— Description of the task —
In the listing below, a line holding "purple brick F3" and a line holding "green plate H1:H2" mark the range. Retype both exactly, with all lines between them.

— Records to use —
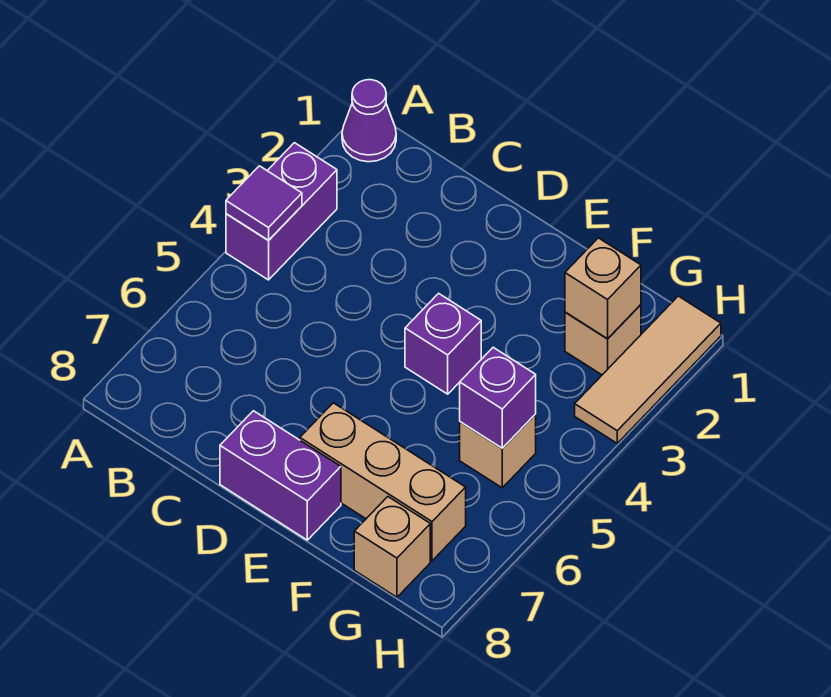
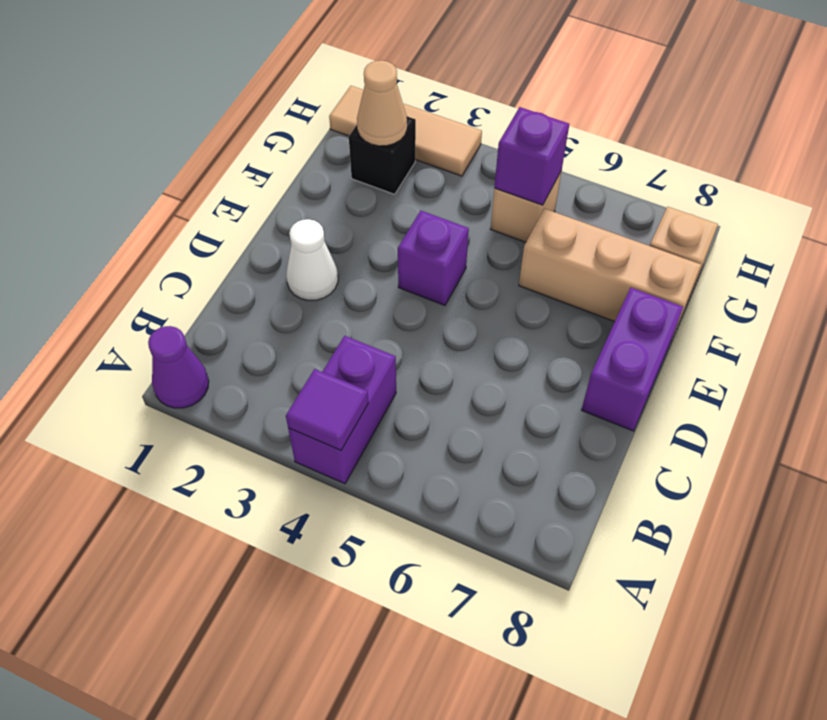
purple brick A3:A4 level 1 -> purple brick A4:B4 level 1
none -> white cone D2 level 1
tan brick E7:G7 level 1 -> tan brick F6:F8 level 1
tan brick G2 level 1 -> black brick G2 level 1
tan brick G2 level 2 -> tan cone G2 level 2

==

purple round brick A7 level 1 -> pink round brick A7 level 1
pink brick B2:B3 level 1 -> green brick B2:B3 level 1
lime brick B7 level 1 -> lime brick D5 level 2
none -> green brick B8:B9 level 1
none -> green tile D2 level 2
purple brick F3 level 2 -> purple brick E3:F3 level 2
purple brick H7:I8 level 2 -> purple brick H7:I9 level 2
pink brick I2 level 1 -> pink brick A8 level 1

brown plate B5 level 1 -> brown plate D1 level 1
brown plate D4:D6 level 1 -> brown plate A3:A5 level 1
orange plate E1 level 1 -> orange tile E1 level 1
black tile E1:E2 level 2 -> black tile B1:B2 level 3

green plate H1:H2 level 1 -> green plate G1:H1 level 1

— Response —
purple brick F3 level 2 -> purple brick E3:F3 level 2
purple brick H7:I8 level 2 -> purple brick H7:I9 level 2
pink brick I2 level 1 -> pink brick A8 level 1

brown plate B5 level 1 -> brown plate D1 level 1
brown plate D4:D6 level 1 -> brown plate A3:A5 level 1
orange plate E1 level 1 -> orange tile E1 level 1
black tile E1:E2 level 2 -> black tile B1:B2 level 3

green plate H1:H2 level 1 -> green plate G1:H1 level 1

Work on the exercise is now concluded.